BEGIN Information
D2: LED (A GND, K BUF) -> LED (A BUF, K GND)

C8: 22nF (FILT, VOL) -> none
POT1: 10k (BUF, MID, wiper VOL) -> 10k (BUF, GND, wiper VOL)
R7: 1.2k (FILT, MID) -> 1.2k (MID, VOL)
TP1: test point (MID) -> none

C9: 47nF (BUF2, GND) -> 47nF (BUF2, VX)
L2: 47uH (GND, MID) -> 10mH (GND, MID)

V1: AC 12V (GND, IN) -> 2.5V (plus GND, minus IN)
END Information
Activity.
What is needed is a word-for-word copy of all the material.

Exercise solution.
D2: LED (A GND, K BUF) -> LED (A BUF, K GND)

C8: 22nF (FILT, VOL) -> none
POT1: 10k (BUF, MID, wiper VOL) -> 10k (BUF, GND, wiper VOL)
R7: 1.2k (FILT, MID) -> 1.2k (MID, VOL)
TP1: test point (MID) -> none

C9: 47nF (BUF2, GND) -> 47nF (BUF2, VX)
L2: 47uH (GND, MID) -> 10mH (GND, MID)

V1: AC 12V (GND, IN) -> 2.5V (plus GND, minus IN)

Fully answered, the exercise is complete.